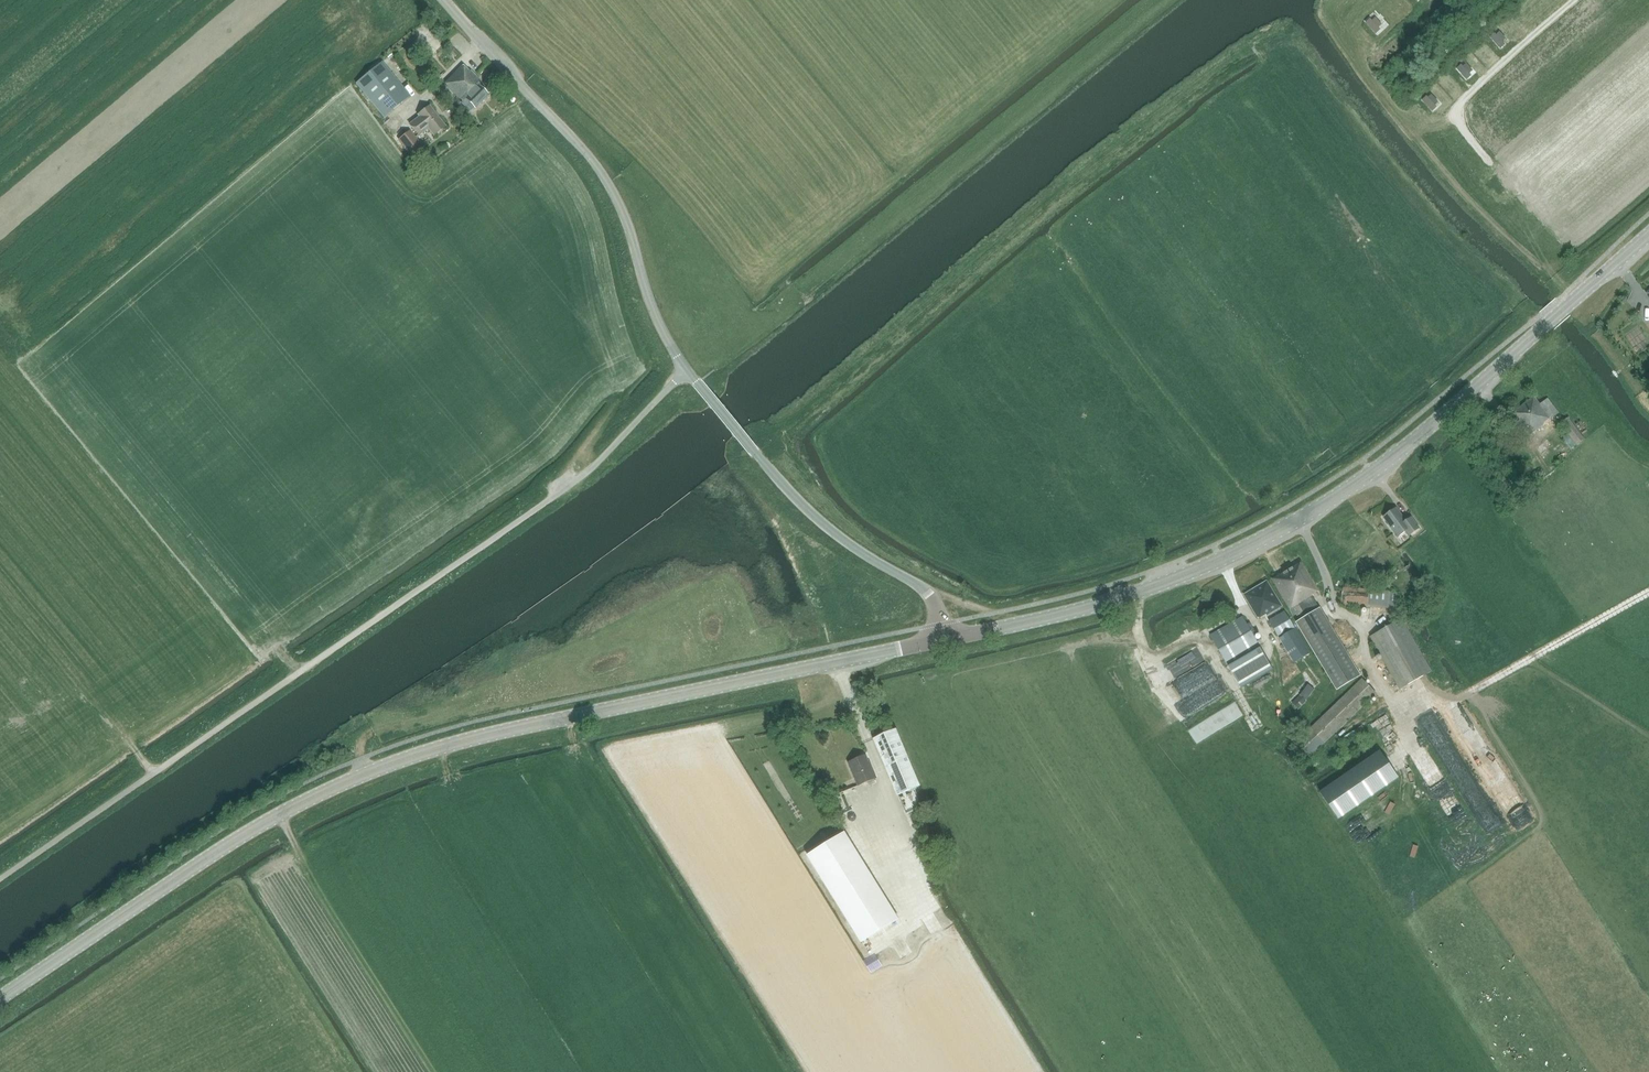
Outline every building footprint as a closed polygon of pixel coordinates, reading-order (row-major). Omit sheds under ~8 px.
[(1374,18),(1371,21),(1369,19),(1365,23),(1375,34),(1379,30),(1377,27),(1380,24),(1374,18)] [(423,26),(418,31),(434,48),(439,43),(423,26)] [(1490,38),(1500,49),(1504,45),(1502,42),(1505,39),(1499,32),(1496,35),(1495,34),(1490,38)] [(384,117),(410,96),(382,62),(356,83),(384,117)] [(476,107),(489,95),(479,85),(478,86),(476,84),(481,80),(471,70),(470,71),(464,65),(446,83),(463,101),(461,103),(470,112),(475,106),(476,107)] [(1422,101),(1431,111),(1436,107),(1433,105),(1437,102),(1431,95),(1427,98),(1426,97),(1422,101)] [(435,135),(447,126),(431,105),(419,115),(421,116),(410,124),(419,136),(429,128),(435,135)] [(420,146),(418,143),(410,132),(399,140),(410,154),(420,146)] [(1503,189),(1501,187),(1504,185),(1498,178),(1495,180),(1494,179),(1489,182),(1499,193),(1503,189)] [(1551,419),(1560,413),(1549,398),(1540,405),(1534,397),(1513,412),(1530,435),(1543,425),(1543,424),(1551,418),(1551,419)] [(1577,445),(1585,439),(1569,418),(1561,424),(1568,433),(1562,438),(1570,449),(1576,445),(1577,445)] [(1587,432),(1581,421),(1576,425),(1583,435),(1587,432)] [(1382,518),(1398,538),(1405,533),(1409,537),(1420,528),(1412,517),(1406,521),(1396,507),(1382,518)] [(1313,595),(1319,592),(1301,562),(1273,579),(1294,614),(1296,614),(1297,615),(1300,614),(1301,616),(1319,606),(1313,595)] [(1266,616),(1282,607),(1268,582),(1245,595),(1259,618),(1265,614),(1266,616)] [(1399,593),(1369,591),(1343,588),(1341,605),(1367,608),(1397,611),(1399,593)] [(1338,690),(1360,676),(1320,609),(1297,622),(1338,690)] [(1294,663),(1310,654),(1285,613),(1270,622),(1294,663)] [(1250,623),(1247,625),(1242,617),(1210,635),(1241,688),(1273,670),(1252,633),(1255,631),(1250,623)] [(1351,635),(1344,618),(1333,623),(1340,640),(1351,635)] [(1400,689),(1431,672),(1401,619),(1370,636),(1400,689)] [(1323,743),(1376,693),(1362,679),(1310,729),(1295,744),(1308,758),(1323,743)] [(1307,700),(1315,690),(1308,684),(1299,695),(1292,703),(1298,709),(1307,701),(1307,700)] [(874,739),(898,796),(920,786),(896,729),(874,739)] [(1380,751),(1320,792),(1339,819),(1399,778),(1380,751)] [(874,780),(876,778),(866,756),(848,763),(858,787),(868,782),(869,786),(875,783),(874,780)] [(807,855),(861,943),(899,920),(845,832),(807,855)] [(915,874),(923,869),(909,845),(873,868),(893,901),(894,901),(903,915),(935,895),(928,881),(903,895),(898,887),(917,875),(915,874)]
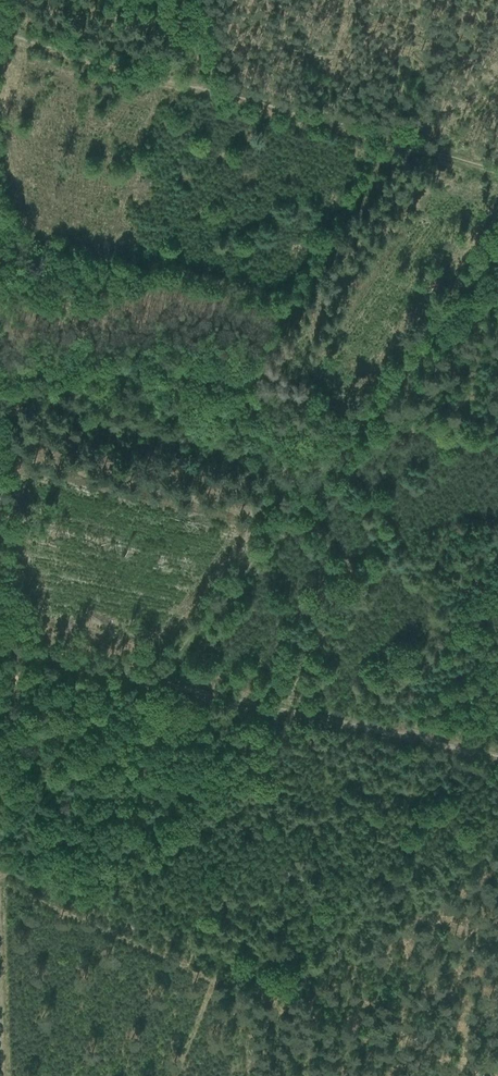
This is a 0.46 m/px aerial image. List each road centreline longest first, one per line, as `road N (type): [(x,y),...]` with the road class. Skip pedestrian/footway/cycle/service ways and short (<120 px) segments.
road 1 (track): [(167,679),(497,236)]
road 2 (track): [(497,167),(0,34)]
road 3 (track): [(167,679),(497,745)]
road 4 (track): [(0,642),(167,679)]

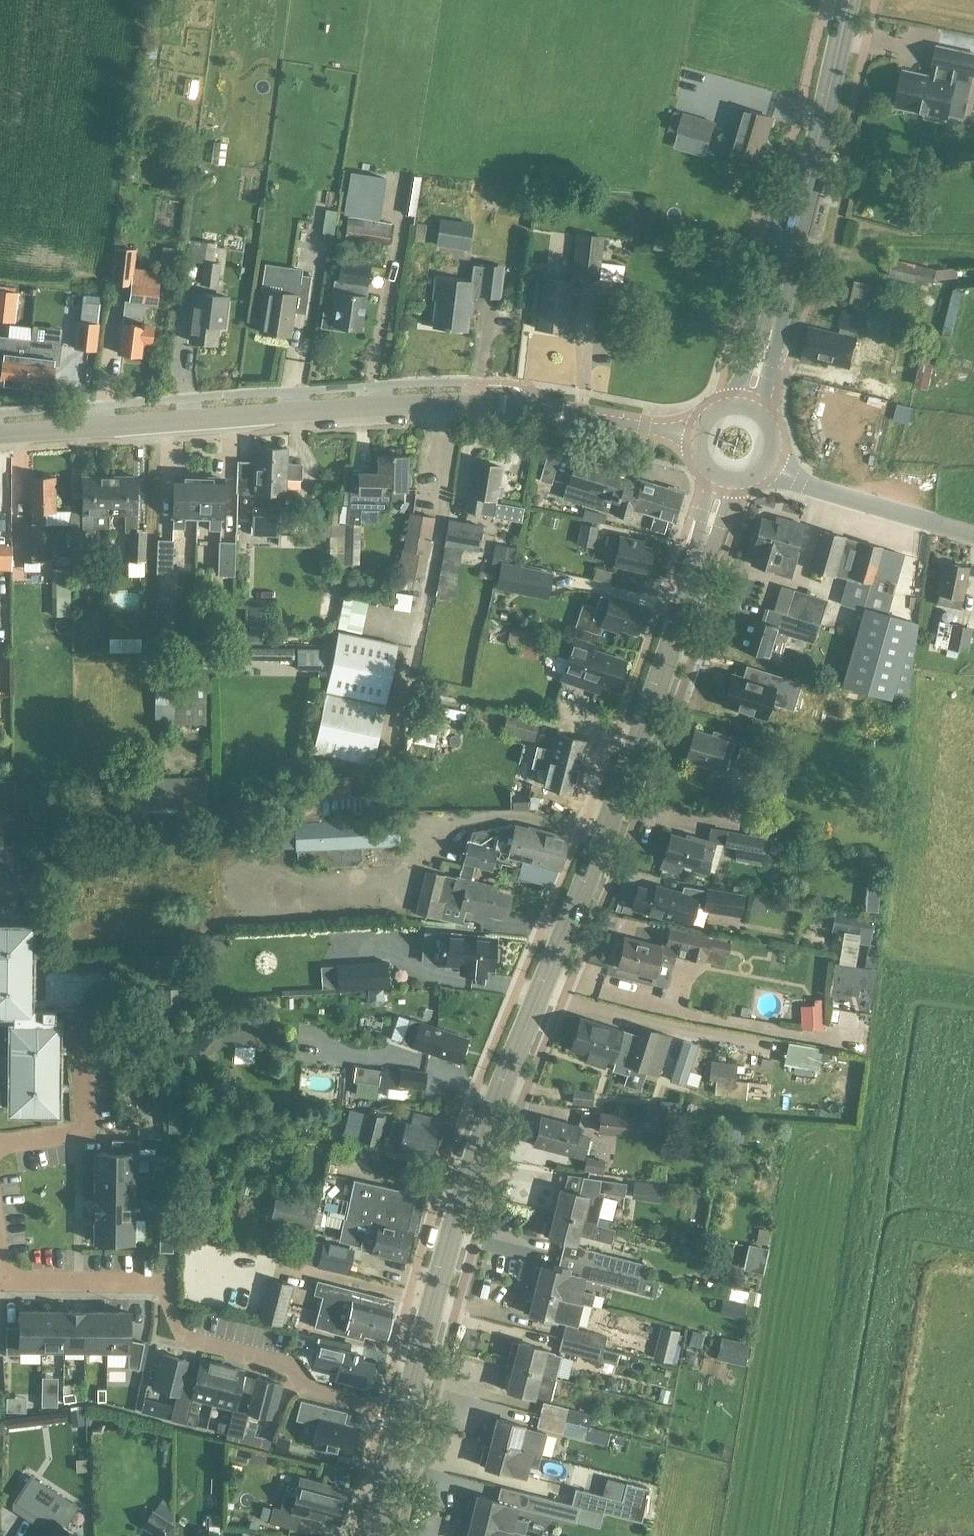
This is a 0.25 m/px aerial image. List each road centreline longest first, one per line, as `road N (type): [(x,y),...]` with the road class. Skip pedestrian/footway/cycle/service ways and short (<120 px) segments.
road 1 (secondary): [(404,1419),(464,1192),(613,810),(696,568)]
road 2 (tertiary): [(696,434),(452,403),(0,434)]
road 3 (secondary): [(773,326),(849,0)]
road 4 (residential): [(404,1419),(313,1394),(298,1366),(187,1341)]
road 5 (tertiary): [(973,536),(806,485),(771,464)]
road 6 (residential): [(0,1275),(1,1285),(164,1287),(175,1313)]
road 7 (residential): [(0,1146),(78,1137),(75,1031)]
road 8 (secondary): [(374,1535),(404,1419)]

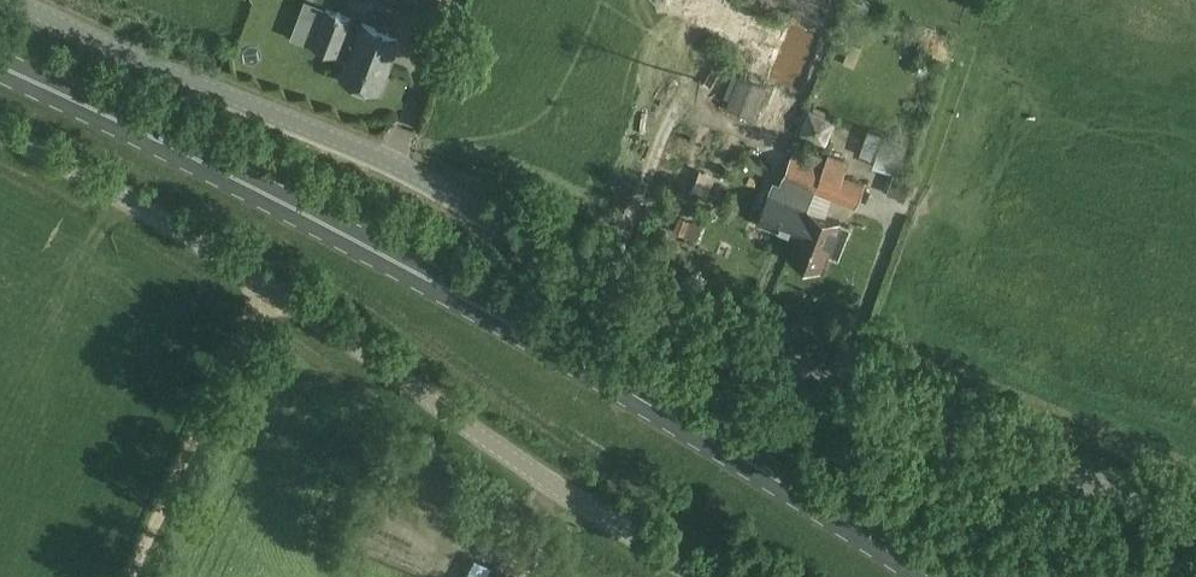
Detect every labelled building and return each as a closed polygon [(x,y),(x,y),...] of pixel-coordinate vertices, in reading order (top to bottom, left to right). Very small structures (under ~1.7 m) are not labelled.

_ _ _ _ _ _ _

• DIRECTIONS FOR THIS TASK
In the transcription, every picture is to be excluded and the records above given again exactly.

• TASK OUTPUT
Outline every building footprint as a closed polygon of pixel coordinates, reading-order (row-major). Omit sheds under ~8 px.
[(1374,18),(1371,21),(1369,19),(1365,23),(1375,34),(1379,30),(1377,27),(1380,24),(1374,18)] [(423,26),(418,31),(434,48),(439,43),(423,26)] [(1490,38),(1500,49),(1504,45),(1502,42),(1505,39),(1499,32),(1496,35),(1495,34),(1490,38)] [(384,117),(410,96),(382,62),(356,83),(384,117)] [(476,107),(489,95),(479,85),(478,86),(476,84),(481,80),(471,70),(470,71),(464,65),(446,83),(463,101),(461,103),(470,112),(475,106),(476,107)] [(1422,101),(1431,111),(1436,107),(1433,105),(1437,102),(1431,95),(1427,98),(1426,97),(1422,101)] [(435,135),(447,126),(431,105),(419,115),(421,116),(410,124),(419,136),(429,128),(435,135)] [(420,146),(418,143),(410,132),(399,140),(410,154),(420,146)] [(1503,189),(1501,187),(1504,185),(1498,178),(1495,180),(1494,179),(1489,182),(1499,193),(1503,189)] [(1551,419),(1560,413),(1549,398),(1540,405),(1534,397),(1513,412),(1530,435),(1543,425),(1543,424),(1551,418),(1551,419)] [(1577,445),(1585,439),(1569,418),(1561,424),(1568,433),(1562,438),(1570,449),(1576,445),(1577,445)] [(1587,432),(1581,421),(1576,425),(1583,435),(1587,432)] [(1382,518),(1398,538),(1405,533),(1409,537),(1420,528),(1412,517),(1406,521),(1396,507),(1382,518)] [(1313,595),(1319,592),(1301,562),(1273,579),(1294,614),(1296,614),(1297,615),(1300,614),(1301,616),(1319,606),(1313,595)] [(1266,616),(1282,607),(1268,582),(1245,595),(1259,618),(1265,614),(1266,616)] [(1399,593),(1369,591),(1343,588),(1341,605),(1367,608),(1397,611),(1399,593)] [(1338,690),(1360,676),(1320,609),(1297,622),(1338,690)] [(1294,663),(1310,654),(1285,613),(1270,622),(1294,663)] [(1250,623),(1247,625),(1242,617),(1210,635),(1241,688),(1273,670),(1252,633),(1255,631),(1250,623)] [(1351,635),(1344,618),(1333,623),(1340,640),(1351,635)] [(1400,689),(1431,672),(1401,619),(1370,636),(1400,689)] [(1323,743),(1376,693),(1362,679),(1310,729),(1295,744),(1308,758),(1323,743)] [(1307,700),(1315,690),(1308,684),(1299,695),(1292,703),(1298,709),(1307,701),(1307,700)] [(874,739),(898,796),(920,786),(896,729),(874,739)] [(1380,751),(1320,792),(1339,819),(1399,778),(1380,751)] [(874,780),(876,778),(866,756),(848,763),(858,787),(868,782),(869,786),(875,783),(874,780)] [(807,855),(861,943),(899,920),(845,832),(807,855)] [(915,874),(923,869),(909,845),(873,868),(893,901),(894,901),(903,915),(935,895),(928,881),(903,895),(898,887),(917,875),(915,874)]
This is a 0.46 m/px aerial image. List each road centreline longest first, one per line, as `road N (type): [(x,y),...]` with the road class. Skip pedestrian/footway/cycle/service ways and short (<120 px) segments.
road 1 (track): [(167,679),(497,236)]
road 2 (track): [(497,167),(0,34)]
road 3 (track): [(167,679),(497,745)]
road 4 (track): [(0,642),(167,679)]

This is a 0.25 m/px aerial image. List each road centreline longest first, one per line, as `road N (type): [(x,y),...]` with the road class. Skip pedestrian/footway/cycle/service ways and short (<120 px) segments.
road 1 (secondary): [(404,1419),(464,1192),(613,810),(696,568)]
road 2 (tertiary): [(696,434),(452,403),(0,434)]
road 3 (secondary): [(773,326),(849,0)]
road 4 (residential): [(404,1419),(313,1394),(298,1366),(187,1341)]
road 5 (tertiary): [(973,536),(806,485),(771,464)]
road 6 (residential): [(0,1275),(1,1285),(164,1287),(175,1313)]
road 7 (residential): [(0,1146),(78,1137),(75,1031)]
road 8 (secondary): [(374,1535),(404,1419)]

Detect every labelled building and return each as a closed polygon [(x,y),(x,y),...] of pixel-coordinate vertices, in reading order (top to bottom, left to right). Very small structures (under ~1.7 m) are not labelled.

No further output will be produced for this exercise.